[[ Available records open ]]

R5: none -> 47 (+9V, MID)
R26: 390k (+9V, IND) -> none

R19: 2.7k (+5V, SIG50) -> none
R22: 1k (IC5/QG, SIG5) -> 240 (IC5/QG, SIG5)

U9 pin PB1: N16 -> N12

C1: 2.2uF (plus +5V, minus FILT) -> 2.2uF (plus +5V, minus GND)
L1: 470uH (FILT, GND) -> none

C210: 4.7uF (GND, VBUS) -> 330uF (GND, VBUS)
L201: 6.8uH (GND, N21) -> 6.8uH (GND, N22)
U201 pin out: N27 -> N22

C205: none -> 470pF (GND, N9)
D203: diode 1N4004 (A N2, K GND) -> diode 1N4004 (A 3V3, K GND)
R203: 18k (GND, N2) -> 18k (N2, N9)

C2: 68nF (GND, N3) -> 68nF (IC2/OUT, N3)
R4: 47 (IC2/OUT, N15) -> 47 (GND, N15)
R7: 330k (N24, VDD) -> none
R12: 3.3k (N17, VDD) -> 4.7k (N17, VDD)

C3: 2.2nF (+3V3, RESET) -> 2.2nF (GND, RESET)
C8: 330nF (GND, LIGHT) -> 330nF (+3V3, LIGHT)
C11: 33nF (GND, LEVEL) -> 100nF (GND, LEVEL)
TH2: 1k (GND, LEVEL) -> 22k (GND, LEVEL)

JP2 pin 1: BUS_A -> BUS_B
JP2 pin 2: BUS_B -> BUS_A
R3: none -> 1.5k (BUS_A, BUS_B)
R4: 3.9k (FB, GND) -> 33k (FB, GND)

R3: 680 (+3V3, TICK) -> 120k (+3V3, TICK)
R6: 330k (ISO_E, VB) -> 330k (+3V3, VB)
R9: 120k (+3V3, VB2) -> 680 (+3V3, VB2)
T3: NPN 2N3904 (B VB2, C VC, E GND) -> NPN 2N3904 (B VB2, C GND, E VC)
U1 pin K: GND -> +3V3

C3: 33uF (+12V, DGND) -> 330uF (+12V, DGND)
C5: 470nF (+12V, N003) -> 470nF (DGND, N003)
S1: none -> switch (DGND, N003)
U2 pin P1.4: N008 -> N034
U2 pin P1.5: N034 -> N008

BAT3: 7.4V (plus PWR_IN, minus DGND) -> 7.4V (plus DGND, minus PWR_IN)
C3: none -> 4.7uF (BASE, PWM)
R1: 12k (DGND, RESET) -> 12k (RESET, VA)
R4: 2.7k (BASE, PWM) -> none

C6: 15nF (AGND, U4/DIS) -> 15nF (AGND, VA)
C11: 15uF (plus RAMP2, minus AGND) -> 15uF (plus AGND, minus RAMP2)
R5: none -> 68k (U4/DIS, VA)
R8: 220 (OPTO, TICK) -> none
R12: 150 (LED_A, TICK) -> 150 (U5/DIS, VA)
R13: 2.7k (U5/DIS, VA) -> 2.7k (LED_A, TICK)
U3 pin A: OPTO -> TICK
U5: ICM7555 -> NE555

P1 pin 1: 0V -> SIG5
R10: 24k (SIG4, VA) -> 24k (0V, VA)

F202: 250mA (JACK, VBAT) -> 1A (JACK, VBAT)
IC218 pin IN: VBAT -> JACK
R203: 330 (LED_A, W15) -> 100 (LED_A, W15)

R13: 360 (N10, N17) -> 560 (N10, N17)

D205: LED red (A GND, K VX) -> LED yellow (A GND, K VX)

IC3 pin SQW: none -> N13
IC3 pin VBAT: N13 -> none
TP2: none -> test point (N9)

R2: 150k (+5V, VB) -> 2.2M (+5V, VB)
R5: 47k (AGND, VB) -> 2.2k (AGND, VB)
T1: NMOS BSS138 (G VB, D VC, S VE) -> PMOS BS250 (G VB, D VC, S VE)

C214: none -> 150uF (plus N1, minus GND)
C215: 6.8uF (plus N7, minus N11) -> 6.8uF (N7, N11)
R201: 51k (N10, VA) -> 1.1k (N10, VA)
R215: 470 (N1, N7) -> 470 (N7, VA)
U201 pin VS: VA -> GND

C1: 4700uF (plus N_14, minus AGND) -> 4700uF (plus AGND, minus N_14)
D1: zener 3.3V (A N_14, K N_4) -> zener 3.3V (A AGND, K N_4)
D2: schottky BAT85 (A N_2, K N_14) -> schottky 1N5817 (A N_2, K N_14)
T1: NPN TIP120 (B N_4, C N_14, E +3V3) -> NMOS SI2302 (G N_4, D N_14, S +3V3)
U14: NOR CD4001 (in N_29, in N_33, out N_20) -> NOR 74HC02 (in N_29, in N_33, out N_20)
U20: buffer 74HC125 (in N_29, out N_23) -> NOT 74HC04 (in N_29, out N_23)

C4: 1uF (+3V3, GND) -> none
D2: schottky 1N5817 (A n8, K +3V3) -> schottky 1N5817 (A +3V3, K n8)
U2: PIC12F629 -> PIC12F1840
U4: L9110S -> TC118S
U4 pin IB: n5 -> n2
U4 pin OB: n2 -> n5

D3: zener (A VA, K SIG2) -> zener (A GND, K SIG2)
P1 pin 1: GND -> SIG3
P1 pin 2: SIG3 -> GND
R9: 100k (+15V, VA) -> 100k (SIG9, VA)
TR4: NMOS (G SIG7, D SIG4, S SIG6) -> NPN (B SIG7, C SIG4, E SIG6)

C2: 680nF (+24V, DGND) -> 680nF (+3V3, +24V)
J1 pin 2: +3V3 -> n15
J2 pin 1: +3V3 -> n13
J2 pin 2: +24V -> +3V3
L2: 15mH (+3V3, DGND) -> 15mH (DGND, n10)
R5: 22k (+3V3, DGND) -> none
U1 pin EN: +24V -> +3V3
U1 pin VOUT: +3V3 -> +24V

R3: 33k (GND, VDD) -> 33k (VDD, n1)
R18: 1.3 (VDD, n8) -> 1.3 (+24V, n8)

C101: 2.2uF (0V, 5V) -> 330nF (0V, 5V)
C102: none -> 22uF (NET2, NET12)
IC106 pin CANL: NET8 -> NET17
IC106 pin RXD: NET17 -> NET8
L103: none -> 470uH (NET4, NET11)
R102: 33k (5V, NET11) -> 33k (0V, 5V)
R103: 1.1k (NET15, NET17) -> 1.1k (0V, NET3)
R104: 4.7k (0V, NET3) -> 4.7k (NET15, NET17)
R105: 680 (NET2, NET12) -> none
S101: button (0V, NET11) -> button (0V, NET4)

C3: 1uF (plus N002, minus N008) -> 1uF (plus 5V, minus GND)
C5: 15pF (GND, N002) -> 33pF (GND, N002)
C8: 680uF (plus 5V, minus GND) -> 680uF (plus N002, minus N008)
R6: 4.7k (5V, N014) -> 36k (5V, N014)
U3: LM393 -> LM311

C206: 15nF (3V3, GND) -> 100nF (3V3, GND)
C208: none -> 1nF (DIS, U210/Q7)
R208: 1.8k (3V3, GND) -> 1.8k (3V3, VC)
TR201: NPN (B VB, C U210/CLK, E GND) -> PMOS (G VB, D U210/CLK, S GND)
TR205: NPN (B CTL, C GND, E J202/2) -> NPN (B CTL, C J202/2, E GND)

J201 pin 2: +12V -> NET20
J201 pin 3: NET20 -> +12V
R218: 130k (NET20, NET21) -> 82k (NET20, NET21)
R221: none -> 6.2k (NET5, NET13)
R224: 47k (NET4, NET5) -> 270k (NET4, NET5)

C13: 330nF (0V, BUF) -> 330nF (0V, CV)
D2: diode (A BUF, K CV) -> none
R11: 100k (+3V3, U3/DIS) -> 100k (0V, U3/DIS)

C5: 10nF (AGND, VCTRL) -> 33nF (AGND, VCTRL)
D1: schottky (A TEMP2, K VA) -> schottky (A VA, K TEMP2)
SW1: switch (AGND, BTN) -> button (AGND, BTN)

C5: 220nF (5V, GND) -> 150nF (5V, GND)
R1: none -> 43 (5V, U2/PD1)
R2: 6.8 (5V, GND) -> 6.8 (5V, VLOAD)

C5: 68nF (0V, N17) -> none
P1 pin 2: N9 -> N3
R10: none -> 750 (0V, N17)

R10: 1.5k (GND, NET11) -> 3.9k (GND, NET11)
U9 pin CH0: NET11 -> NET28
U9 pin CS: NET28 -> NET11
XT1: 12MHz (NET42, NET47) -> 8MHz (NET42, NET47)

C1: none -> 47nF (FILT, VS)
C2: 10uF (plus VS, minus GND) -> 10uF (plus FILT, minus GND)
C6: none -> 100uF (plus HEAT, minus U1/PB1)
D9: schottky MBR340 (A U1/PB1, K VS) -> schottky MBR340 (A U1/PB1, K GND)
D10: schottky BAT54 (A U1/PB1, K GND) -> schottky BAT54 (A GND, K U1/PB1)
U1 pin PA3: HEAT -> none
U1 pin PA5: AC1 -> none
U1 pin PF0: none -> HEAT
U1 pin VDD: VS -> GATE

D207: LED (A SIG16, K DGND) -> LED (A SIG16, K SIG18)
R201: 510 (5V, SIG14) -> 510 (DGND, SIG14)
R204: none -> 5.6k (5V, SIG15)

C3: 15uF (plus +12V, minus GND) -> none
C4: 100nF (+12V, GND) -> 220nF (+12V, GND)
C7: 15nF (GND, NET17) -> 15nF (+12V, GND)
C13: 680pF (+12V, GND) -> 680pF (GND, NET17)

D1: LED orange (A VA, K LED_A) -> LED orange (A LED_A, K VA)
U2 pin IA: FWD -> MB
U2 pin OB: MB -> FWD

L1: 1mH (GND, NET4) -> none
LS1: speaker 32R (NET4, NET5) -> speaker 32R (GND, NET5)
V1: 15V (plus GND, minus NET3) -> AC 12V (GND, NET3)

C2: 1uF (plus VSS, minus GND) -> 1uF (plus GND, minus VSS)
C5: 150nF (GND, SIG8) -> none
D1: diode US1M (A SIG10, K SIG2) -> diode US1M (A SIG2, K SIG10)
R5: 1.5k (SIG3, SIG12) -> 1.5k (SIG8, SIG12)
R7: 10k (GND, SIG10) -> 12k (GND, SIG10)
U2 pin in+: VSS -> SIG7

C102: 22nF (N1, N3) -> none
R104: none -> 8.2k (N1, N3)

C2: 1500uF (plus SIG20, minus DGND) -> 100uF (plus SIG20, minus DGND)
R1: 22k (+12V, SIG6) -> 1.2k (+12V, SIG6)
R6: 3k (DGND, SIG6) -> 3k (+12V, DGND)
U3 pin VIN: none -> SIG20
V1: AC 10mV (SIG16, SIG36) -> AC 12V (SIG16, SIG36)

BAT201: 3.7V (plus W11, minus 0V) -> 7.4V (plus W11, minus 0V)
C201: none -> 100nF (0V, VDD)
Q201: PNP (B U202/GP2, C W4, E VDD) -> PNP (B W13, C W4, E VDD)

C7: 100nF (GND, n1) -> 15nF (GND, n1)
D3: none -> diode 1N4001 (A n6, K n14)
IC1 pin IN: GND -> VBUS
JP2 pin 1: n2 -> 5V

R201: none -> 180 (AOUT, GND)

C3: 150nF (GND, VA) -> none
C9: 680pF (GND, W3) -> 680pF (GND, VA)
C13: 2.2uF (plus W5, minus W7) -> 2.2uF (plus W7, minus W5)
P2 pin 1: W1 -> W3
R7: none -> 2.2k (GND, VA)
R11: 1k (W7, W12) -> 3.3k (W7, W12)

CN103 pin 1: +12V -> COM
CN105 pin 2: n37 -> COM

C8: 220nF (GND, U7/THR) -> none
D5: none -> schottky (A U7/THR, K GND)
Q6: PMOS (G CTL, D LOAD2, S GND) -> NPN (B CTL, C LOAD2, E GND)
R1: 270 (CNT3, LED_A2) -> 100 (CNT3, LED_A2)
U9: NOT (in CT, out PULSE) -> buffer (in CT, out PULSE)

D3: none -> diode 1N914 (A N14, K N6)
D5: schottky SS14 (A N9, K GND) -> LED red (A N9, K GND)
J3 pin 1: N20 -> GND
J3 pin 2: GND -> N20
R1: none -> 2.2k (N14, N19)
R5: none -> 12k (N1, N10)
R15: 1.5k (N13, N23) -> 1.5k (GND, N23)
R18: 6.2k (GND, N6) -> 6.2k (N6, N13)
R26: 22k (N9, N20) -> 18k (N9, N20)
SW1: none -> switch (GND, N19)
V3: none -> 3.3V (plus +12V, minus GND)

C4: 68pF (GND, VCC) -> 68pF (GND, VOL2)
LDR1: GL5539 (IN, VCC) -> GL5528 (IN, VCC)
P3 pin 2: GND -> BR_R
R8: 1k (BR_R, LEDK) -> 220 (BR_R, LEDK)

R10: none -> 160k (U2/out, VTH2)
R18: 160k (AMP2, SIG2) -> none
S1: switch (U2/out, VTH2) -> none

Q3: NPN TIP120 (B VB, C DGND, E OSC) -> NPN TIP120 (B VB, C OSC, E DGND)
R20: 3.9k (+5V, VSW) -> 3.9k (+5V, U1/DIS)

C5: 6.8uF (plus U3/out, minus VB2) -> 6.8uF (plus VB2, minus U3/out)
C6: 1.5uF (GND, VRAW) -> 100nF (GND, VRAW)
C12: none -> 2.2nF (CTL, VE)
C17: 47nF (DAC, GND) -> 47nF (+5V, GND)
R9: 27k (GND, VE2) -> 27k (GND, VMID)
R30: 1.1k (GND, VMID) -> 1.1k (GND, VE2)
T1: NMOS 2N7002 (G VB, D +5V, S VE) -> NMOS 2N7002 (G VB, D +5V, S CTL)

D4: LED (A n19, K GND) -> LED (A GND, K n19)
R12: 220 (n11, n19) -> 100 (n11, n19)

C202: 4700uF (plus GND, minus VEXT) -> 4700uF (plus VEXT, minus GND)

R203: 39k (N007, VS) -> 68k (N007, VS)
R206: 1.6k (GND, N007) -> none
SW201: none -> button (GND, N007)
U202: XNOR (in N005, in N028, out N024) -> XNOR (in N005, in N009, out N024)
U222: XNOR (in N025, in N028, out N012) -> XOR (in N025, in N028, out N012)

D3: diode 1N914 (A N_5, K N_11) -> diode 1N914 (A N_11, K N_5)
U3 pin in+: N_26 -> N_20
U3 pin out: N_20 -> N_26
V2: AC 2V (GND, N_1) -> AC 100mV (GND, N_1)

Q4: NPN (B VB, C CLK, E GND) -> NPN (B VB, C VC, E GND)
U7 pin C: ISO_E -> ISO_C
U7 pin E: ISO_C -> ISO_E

[[ Available records closed ]]

_What this task involves_
Among the entries above, find the line with "U3 pin VIN: none -> SIG20" and the line with "C7: 100nF (GND, n1) -> 15nF (GND, n1)"; give again exactly these two lines and all lines between them.

_Answer section_
U3 pin VIN: none -> SIG20
V1: AC 10mV (SIG16, SIG36) -> AC 12V (SIG16, SIG36)

BAT201: 3.7V (plus W11, minus 0V) -> 7.4V (plus W11, minus 0V)
C201: none -> 100nF (0V, VDD)
Q201: PNP (B U202/GP2, C W4, E VDD) -> PNP (B W13, C W4, E VDD)

C7: 100nF (GND, n1) -> 15nF (GND, n1)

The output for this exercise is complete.